* Work task
For the material below, reproduce exactly each line from the one that has "DHT pin DATA: B8 -> A11" through the one that has "LED pin GND: 5V -> GND", and no others; pictures stay out.

============================================================

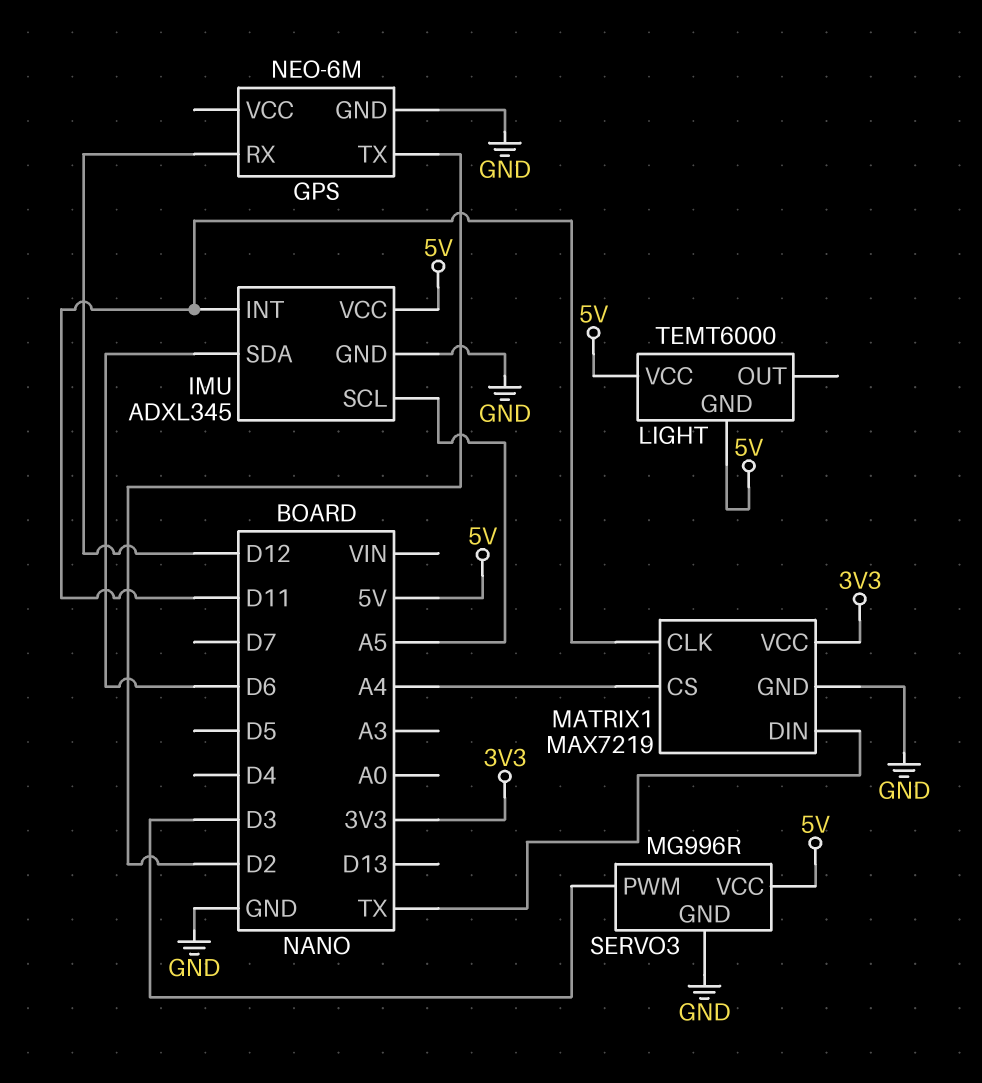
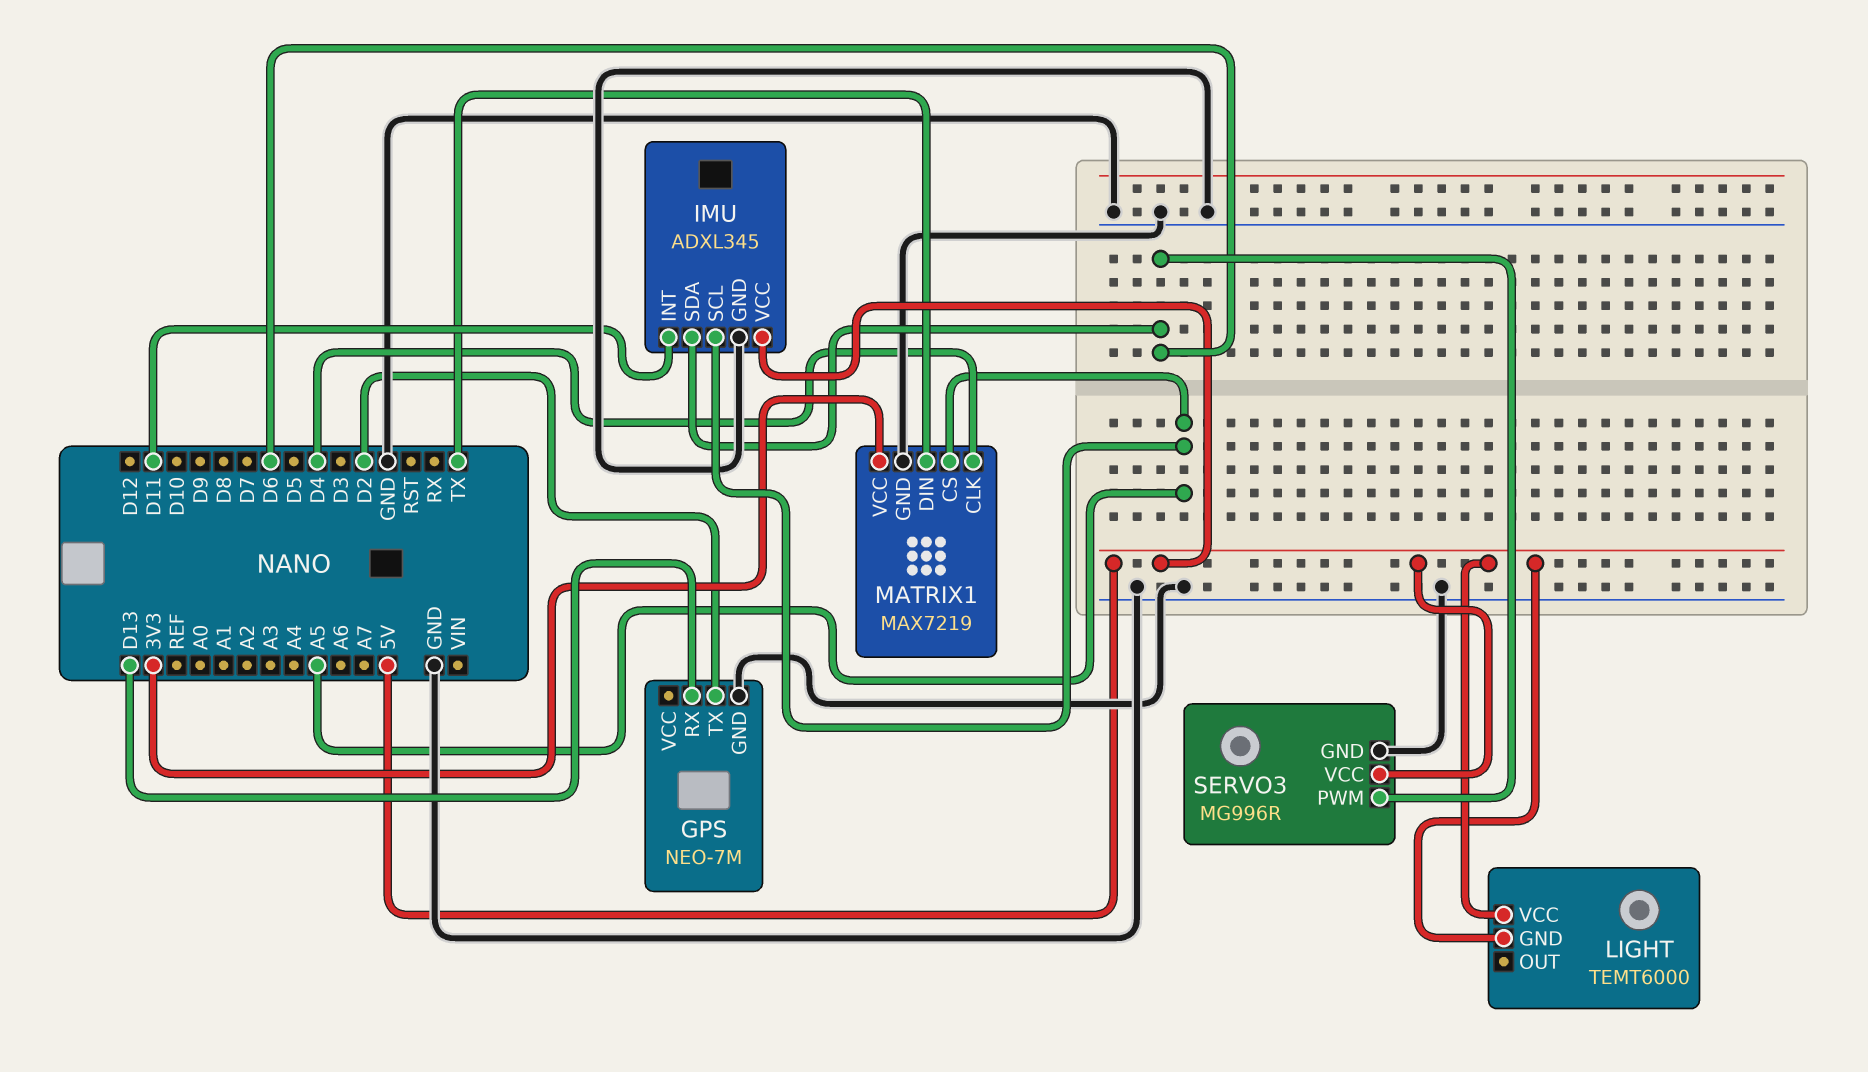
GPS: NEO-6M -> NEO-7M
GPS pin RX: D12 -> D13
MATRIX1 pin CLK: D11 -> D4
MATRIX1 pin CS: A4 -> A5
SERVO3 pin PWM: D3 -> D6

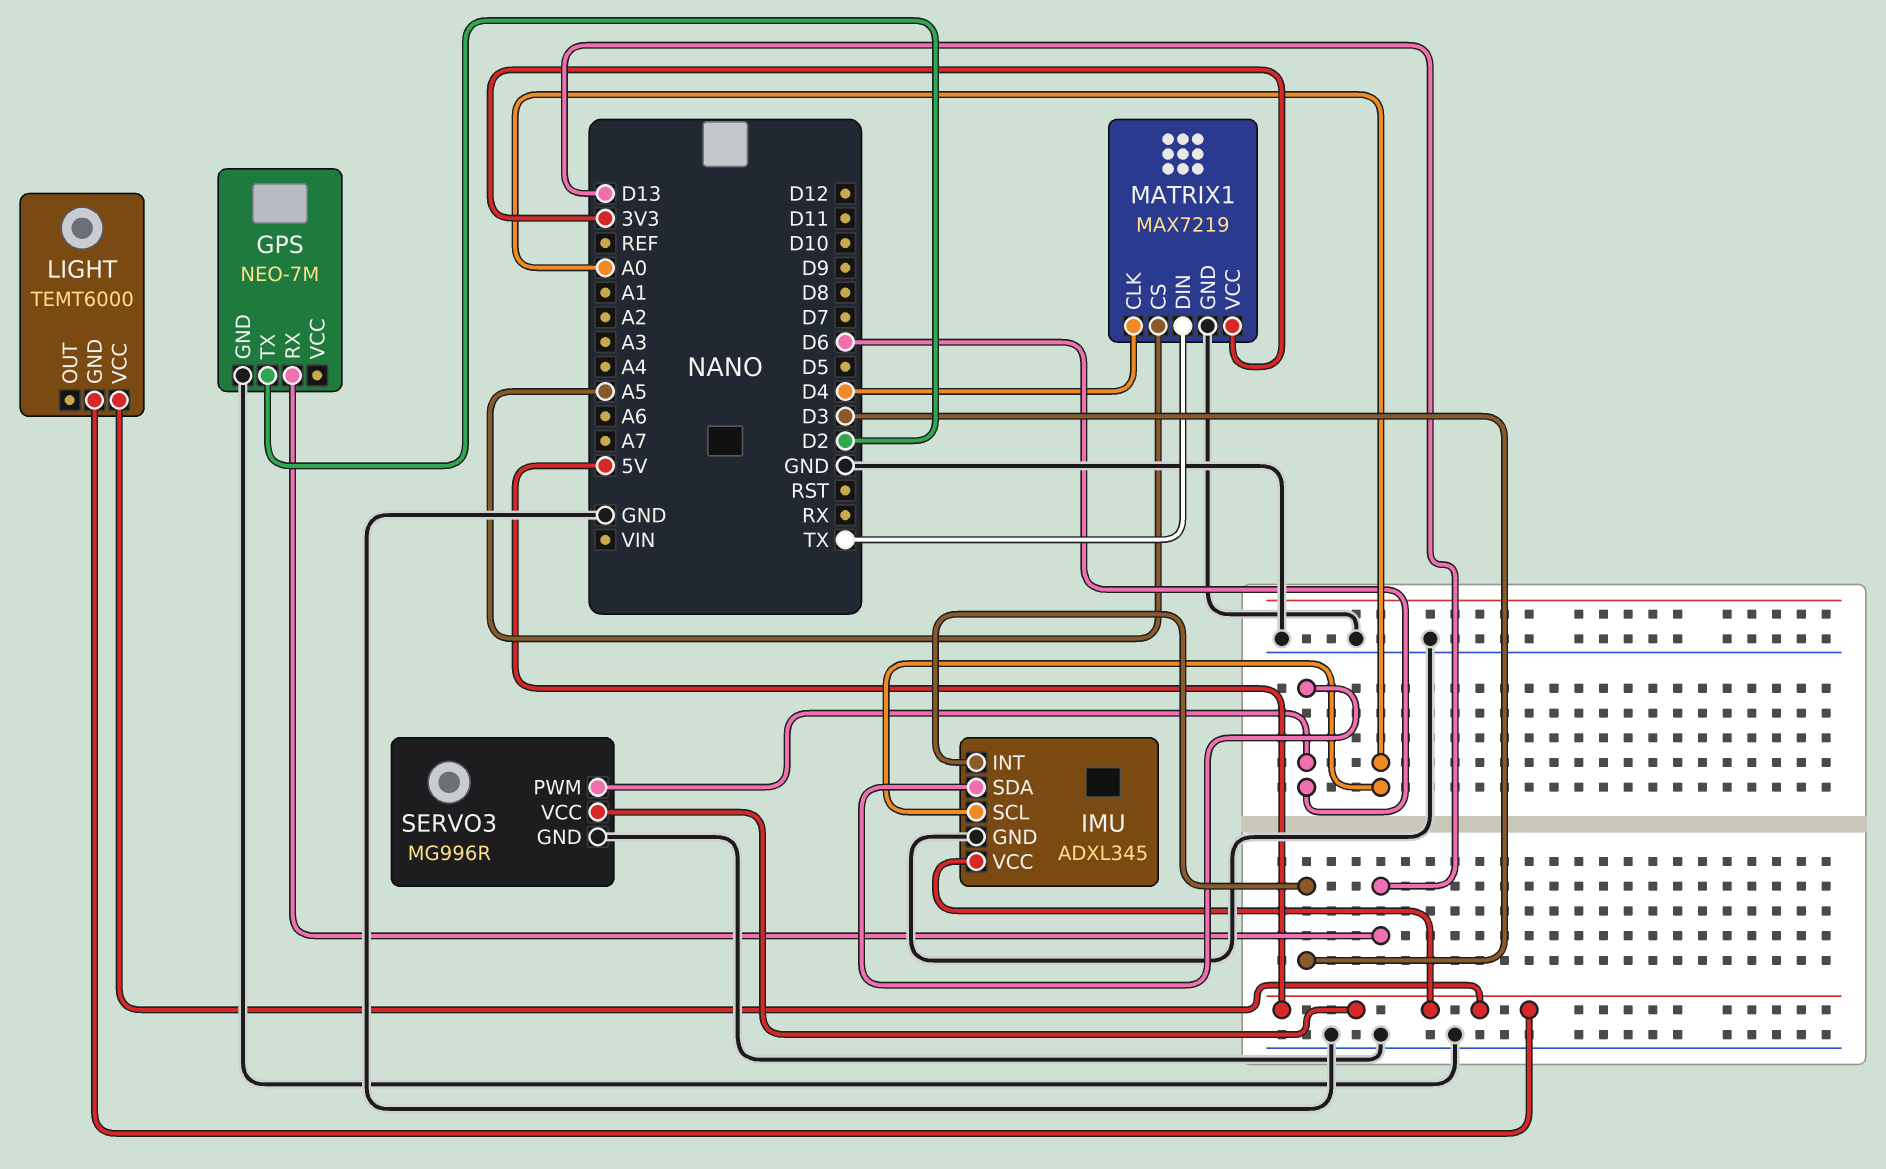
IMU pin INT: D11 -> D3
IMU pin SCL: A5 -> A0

============================================================

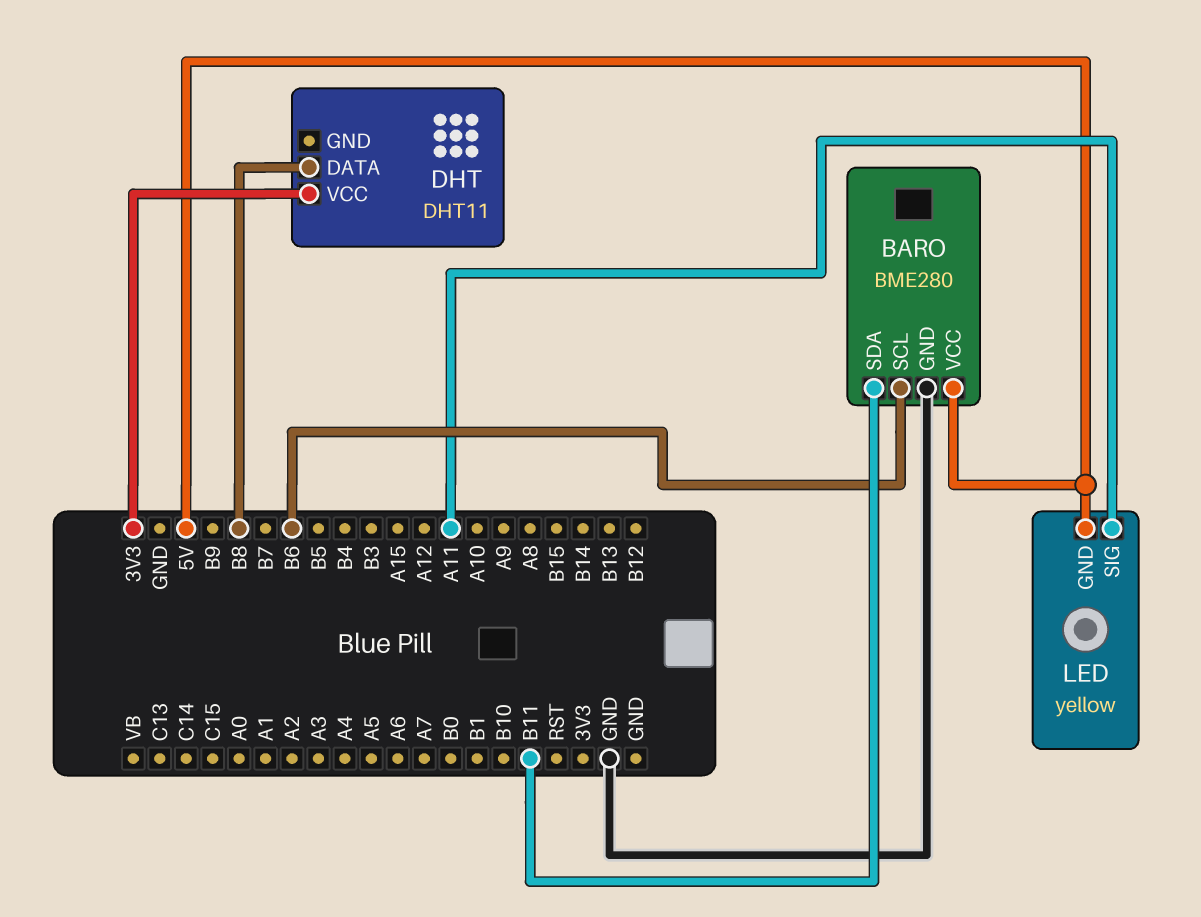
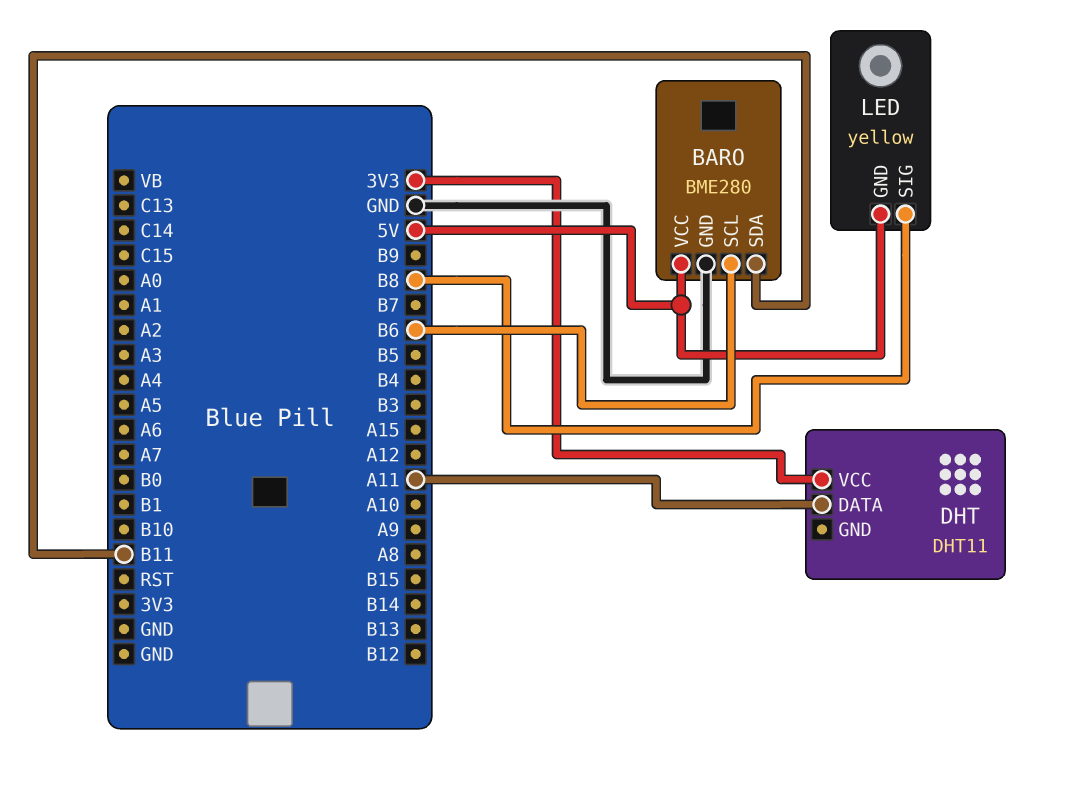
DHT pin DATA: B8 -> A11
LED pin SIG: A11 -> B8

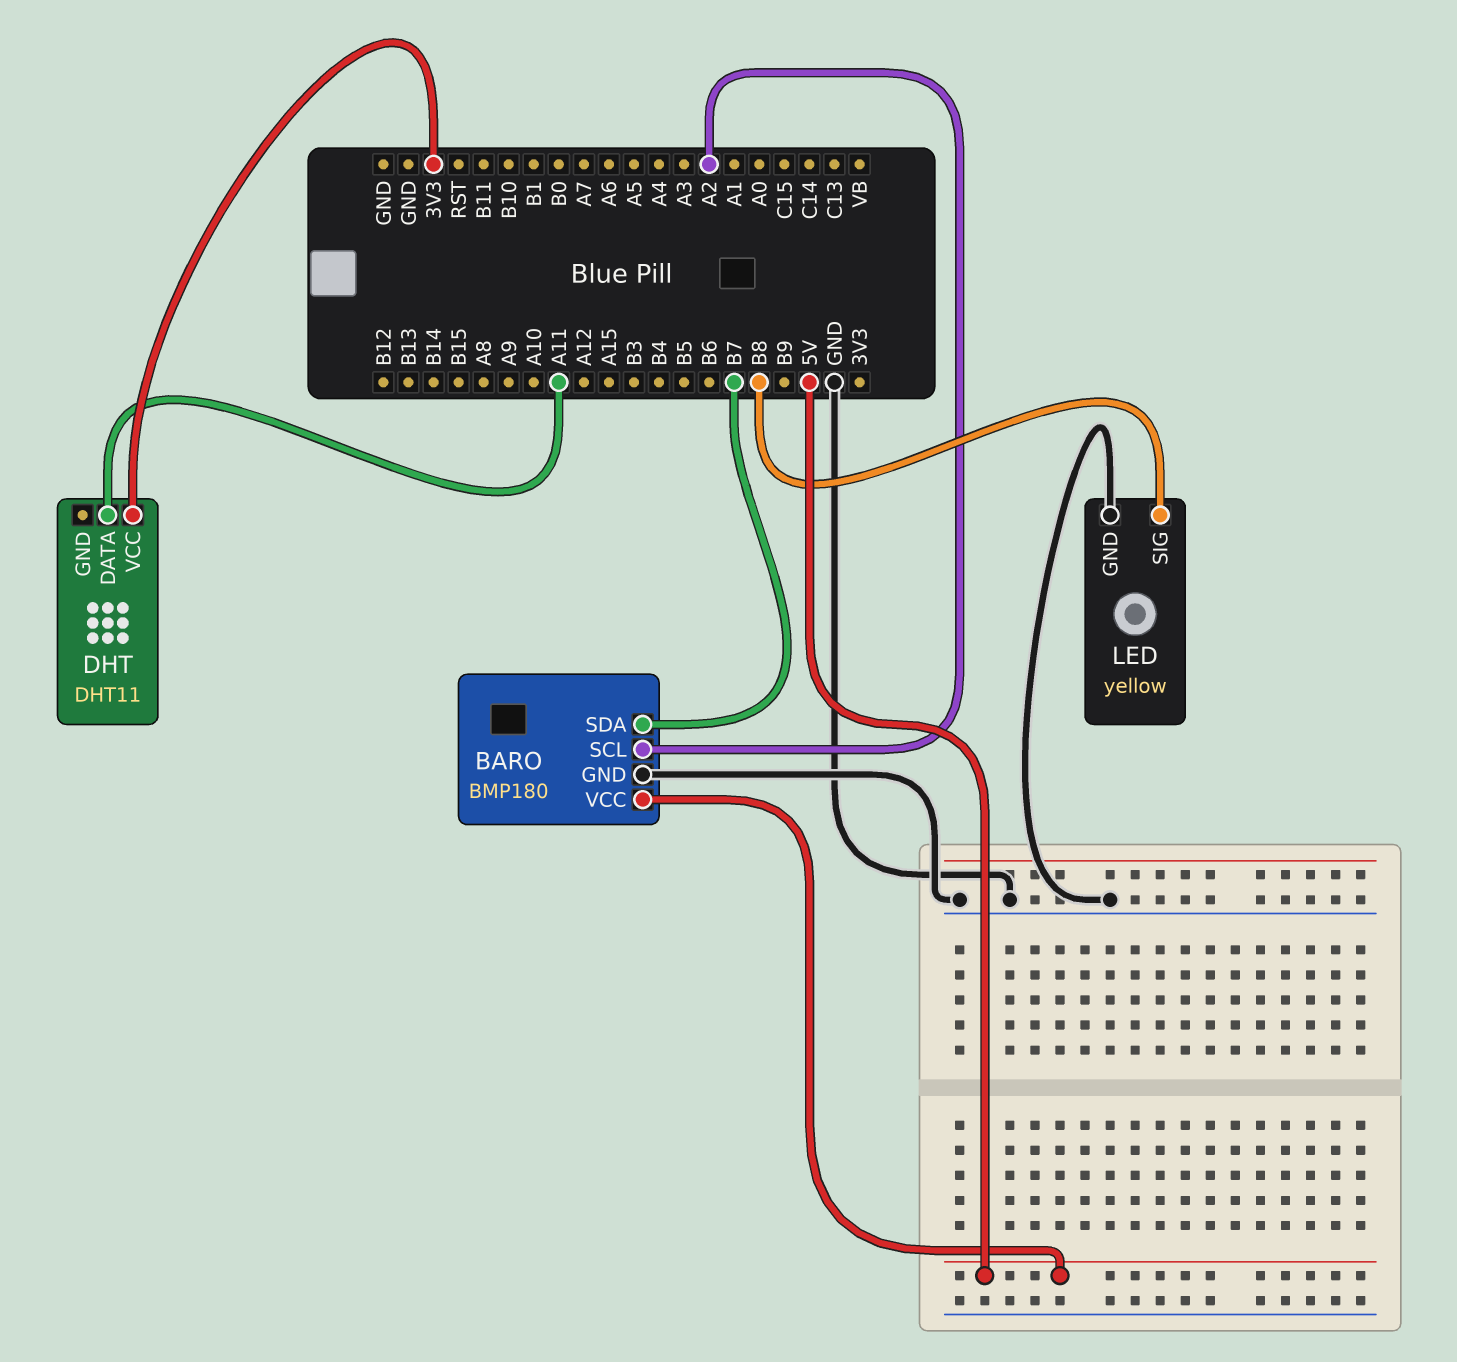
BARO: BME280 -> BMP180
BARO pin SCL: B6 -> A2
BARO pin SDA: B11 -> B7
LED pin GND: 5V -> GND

============================================================

* Written response
DHT pin DATA: B8 -> A11
LED pin SIG: A11 -> B8

BARO: BME280 -> BMP180
BARO pin SCL: B6 -> A2
BARO pin SDA: B11 -> B7
LED pin GND: 5V -> GND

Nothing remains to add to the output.